Scene difference descriptions:
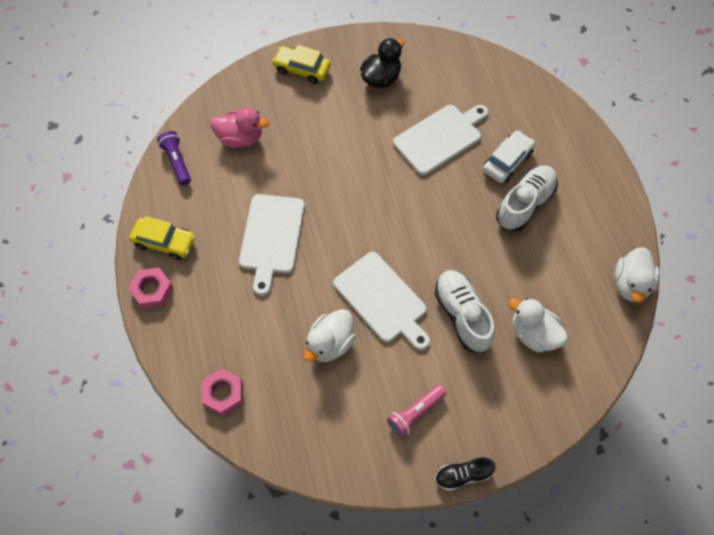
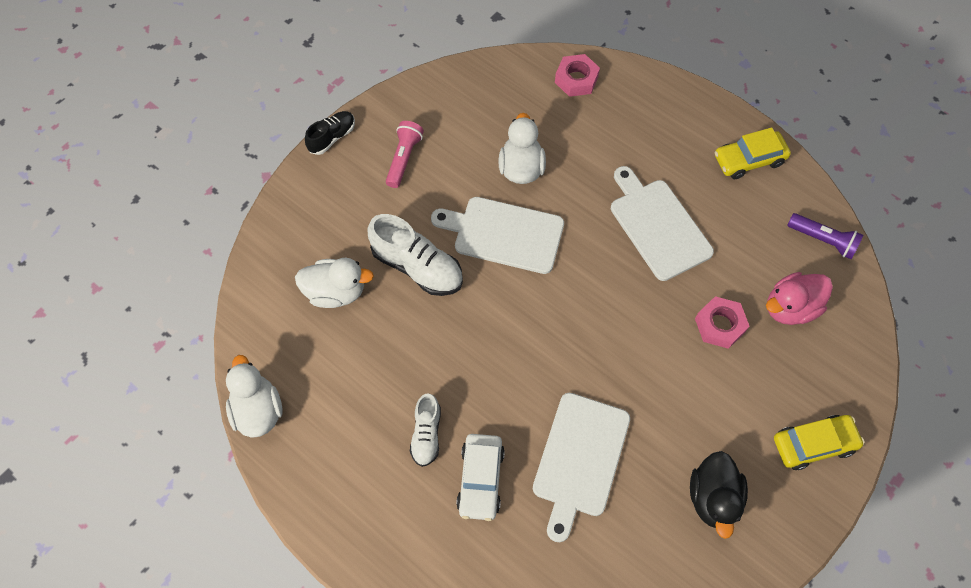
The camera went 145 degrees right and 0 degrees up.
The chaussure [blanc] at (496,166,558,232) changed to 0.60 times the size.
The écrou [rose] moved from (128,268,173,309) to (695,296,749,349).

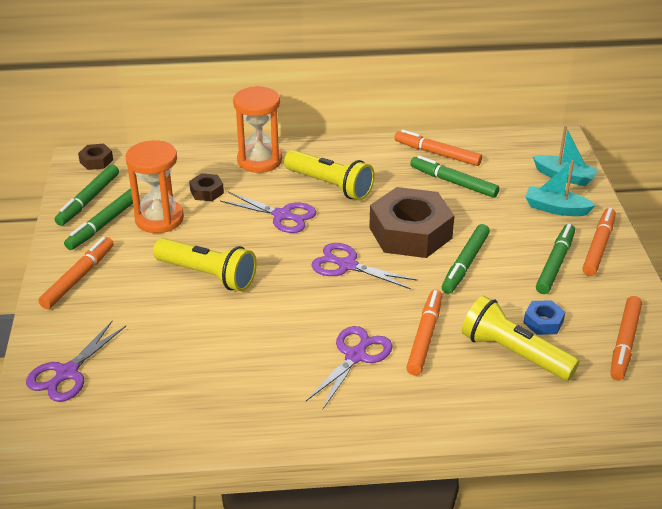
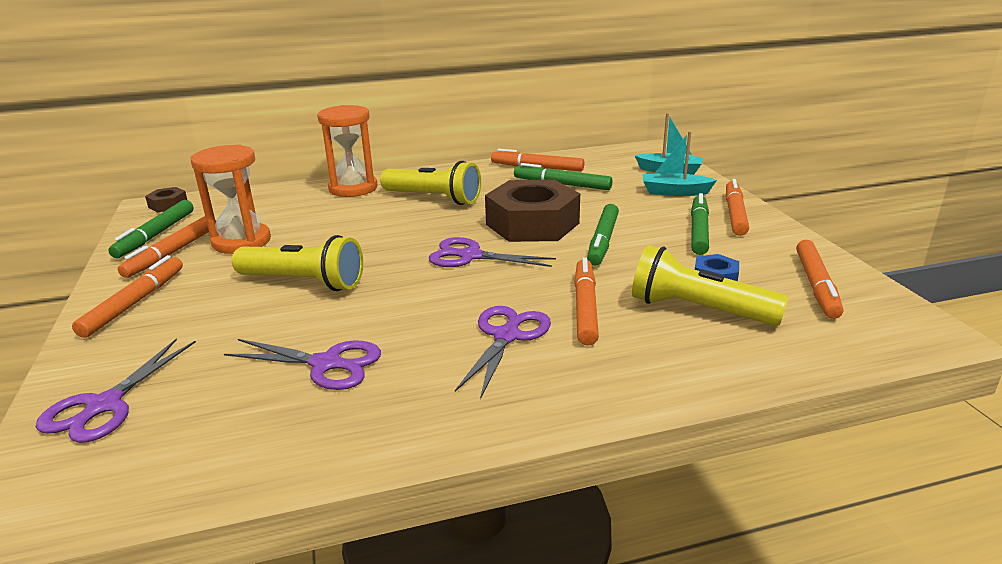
The camera went 10 degrees left and 10 degrees down.
The feutre [vert] at (64,189,133,250) became the feutre [orange] at (118,216,216,278).
The ciseaux [violet] moved from (220,192,316,233) to (224,339,381,390).
The écrou [marron] at (189,173,224,201) disappeared.

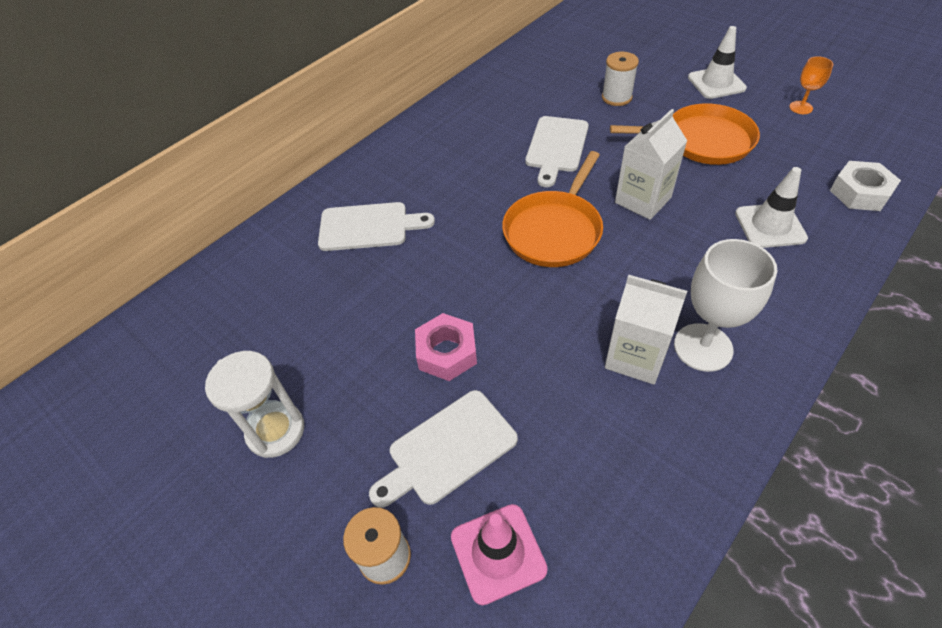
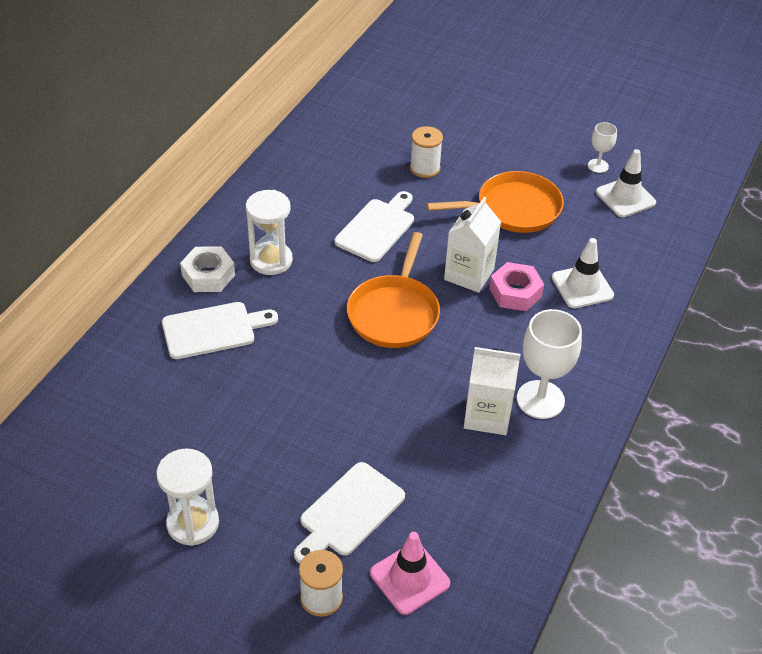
The camera went 20 degrees left and 5 degrees down.
The écrou [blanc] moved from (830,161,901,211) to (180,246,235,292).
The sablier [blanc] at (246,190,293,275) appeared.
The planche à découper [blanc] at (526,116,589,187) turned 150 degrees counterclockwise.
The écrou [rose] moved from (415,313,477,381) to (489,262,544,311).
The verre à pied [orange] at (789,56,833,114) became the verre à pied [blanc] at (588,122,617,173).
The cône de chantier [blanc] moved from (688,26,747,99) to (596,149,656,217).

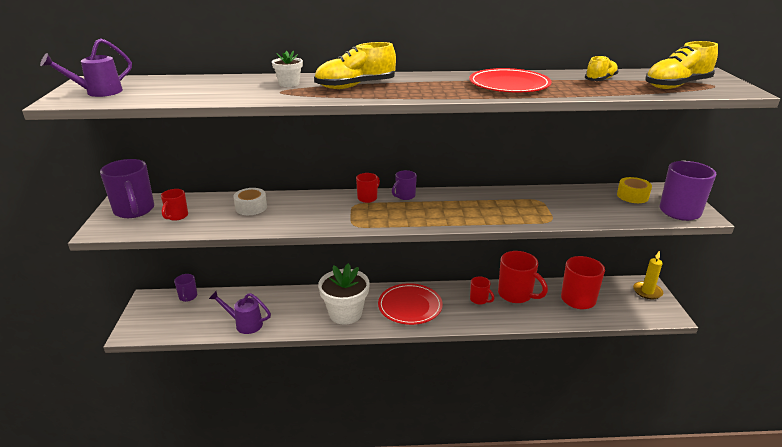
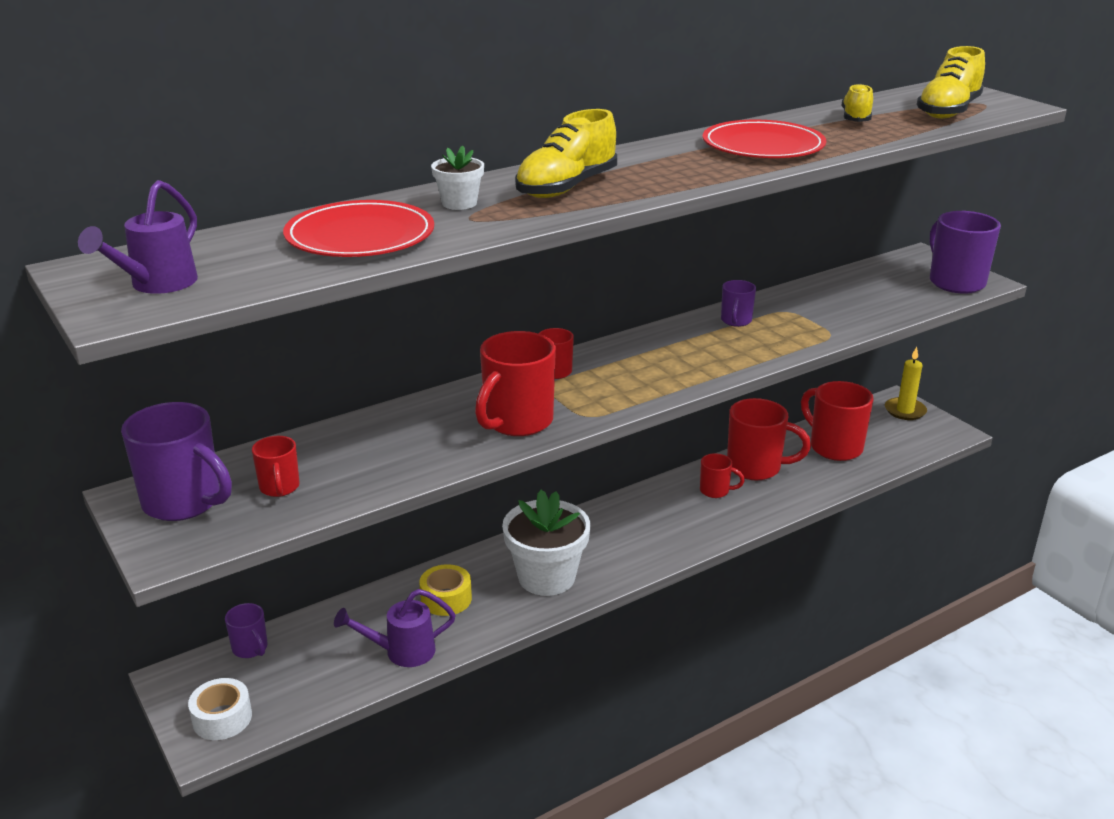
The camera went 30 degrees left and 0 degrees up.
The ruban adhésif [blanc] moved from (233,188,267,215) to (188,678,252,740).
The assiette [rouge] moved from (378,283,443,325) to (283,200,434,257).
The ruban adhésif [jaune] moved from (617,177,652,203) to (419,564,472,616).
The tasse [rouge] at (475,331,556,436) appeared.
The tasse [violet] moved from (392,170,417,200) to (721,280,756,327).

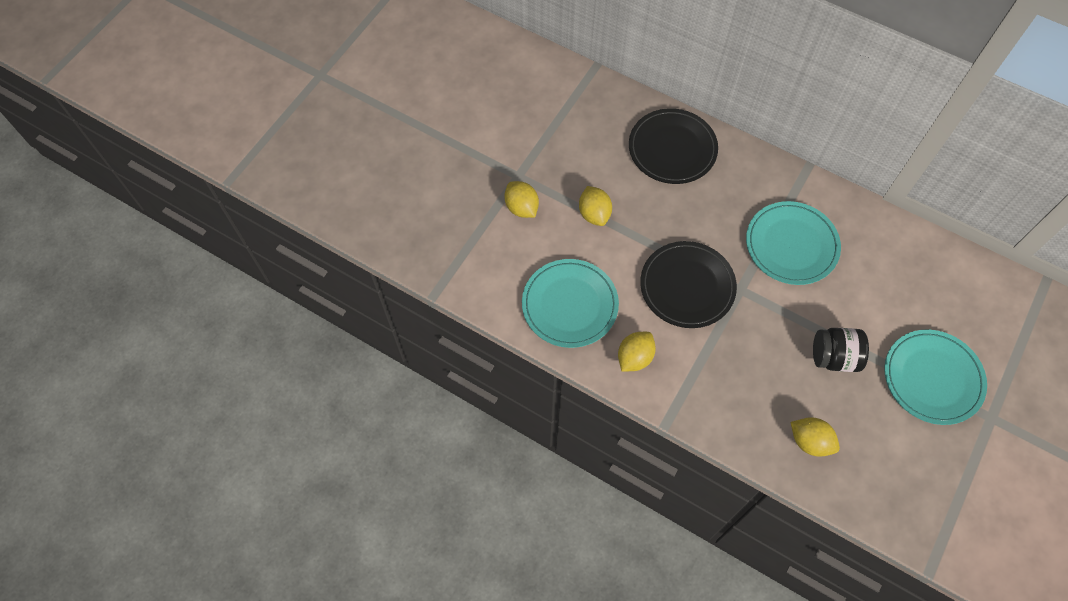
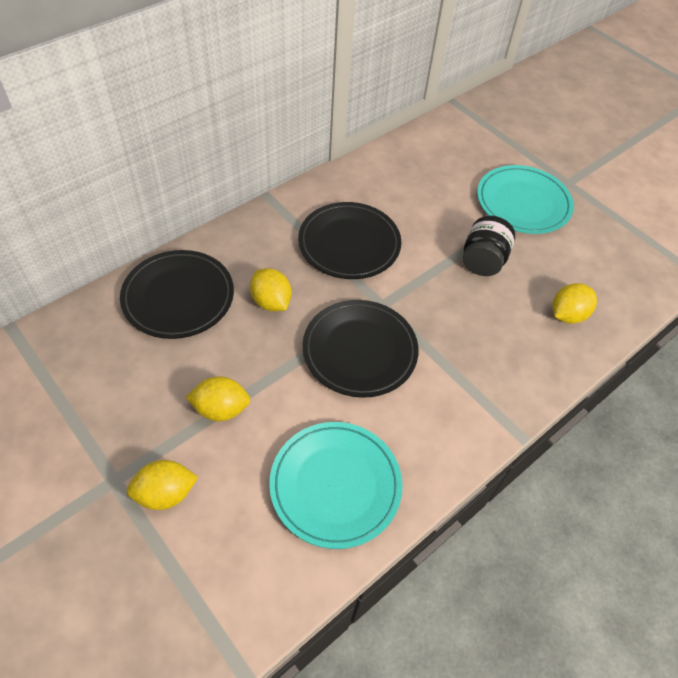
The camera went 75 degrees left and 10 degrees down.
The citron [jaune] moved from (618,332,656,372) to (250,268,292,311).
The assiette [turquoise] at (746,201,841,285) became the assiette [noir] at (298,202,401,279).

WHAT IS NEEDED: Copy only these lines from the records above, exactly: the one with "The camera went 10", the one with "The assiette [rouge]", and those between. Skip the pictures.

RESULT FOR THIS TASK:
The camera went 10 degrees left and 10 degrees down.
The feutre [vert] at (64,189,133,250) became the feutre [orange] at (118,216,216,278).
The ciseaux [violet] moved from (220,192,316,233) to (224,339,381,390).
The écrou [marron] at (189,173,224,201) disappeared.

The camera went 20 degrees left and 5 degrees down.
The écrou [blanc] moved from (830,161,901,211) to (180,246,235,292).
The sablier [blanc] at (246,190,293,275) appeared.
The planche à découper [blanc] at (526,116,589,187) turned 150 degrees counterclockwise.
The écrou [rose] moved from (415,313,477,381) to (489,262,544,311).
The verre à pied [orange] at (789,56,833,114) became the verre à pied [blanc] at (588,122,617,173).
The cône de chantier [blanc] moved from (688,26,747,99) to (596,149,656,217).

The camera went 30 degrees left and 0 degrees up.
The ruban adhésif [blanc] moved from (233,188,267,215) to (188,678,252,740).
The assiette [rouge] moved from (378,283,443,325) to (283,200,434,257).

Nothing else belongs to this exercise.